━━ Data records

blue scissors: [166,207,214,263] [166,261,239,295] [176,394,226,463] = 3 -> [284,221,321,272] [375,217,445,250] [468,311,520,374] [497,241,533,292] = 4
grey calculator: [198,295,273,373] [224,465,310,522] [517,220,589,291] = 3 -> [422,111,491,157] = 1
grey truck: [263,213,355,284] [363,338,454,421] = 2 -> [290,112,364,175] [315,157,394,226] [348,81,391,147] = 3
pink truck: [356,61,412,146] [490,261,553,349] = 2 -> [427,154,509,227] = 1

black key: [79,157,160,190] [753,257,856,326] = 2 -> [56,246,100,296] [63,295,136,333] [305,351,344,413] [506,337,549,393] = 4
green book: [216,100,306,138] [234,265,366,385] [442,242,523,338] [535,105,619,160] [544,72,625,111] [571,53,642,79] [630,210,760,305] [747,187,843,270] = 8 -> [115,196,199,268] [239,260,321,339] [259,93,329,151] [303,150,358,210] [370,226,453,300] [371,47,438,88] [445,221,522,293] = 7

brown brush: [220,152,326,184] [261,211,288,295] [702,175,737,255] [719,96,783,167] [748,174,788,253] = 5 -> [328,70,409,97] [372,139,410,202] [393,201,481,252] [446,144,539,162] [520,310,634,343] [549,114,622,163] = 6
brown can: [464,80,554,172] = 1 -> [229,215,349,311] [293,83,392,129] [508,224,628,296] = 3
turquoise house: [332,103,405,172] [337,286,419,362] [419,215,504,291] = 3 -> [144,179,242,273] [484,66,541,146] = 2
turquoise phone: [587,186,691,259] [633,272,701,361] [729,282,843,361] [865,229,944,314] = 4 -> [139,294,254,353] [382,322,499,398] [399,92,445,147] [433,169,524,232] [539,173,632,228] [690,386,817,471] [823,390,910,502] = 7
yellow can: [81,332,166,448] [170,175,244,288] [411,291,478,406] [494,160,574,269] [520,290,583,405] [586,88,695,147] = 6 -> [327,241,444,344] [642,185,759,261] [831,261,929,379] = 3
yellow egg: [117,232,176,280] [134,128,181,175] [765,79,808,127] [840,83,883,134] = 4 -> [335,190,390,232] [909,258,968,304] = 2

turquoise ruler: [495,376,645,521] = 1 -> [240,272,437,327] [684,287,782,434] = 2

━━━━

Reproduce the material precisely, including every line.

blue scissors: [166,207,214,263] [166,261,239,295] [176,394,226,463] = 3 -> [284,221,321,272] [375,217,445,250] [468,311,520,374] [497,241,533,292] = 4
grey calculator: [198,295,273,373] [224,465,310,522] [517,220,589,291] = 3 -> [422,111,491,157] = 1
grey truck: [263,213,355,284] [363,338,454,421] = 2 -> [290,112,364,175] [315,157,394,226] [348,81,391,147] = 3
pink truck: [356,61,412,146] [490,261,553,349] = 2 -> [427,154,509,227] = 1

black key: [79,157,160,190] [753,257,856,326] = 2 -> [56,246,100,296] [63,295,136,333] [305,351,344,413] [506,337,549,393] = 4
green book: [216,100,306,138] [234,265,366,385] [442,242,523,338] [535,105,619,160] [544,72,625,111] [571,53,642,79] [630,210,760,305] [747,187,843,270] = 8 -> [115,196,199,268] [239,260,321,339] [259,93,329,151] [303,150,358,210] [370,226,453,300] [371,47,438,88] [445,221,522,293] = 7

brown brush: [220,152,326,184] [261,211,288,295] [702,175,737,255] [719,96,783,167] [748,174,788,253] = 5 -> [328,70,409,97] [372,139,410,202] [393,201,481,252] [446,144,539,162] [520,310,634,343] [549,114,622,163] = 6
brown can: [464,80,554,172] = 1 -> [229,215,349,311] [293,83,392,129] [508,224,628,296] = 3
turquoise house: [332,103,405,172] [337,286,419,362] [419,215,504,291] = 3 -> [144,179,242,273] [484,66,541,146] = 2
turquoise phone: [587,186,691,259] [633,272,701,361] [729,282,843,361] [865,229,944,314] = 4 -> [139,294,254,353] [382,322,499,398] [399,92,445,147] [433,169,524,232] [539,173,632,228] [690,386,817,471] [823,390,910,502] = 7
yellow can: [81,332,166,448] [170,175,244,288] [411,291,478,406] [494,160,574,269] [520,290,583,405] [586,88,695,147] = 6 -> [327,241,444,344] [642,185,759,261] [831,261,929,379] = 3
yellow egg: [117,232,176,280] [134,128,181,175] [765,79,808,127] [840,83,883,134] = 4 -> [335,190,390,232] [909,258,968,304] = 2

turquoise ruler: [495,376,645,521] = 1 -> [240,272,437,327] [684,287,782,434] = 2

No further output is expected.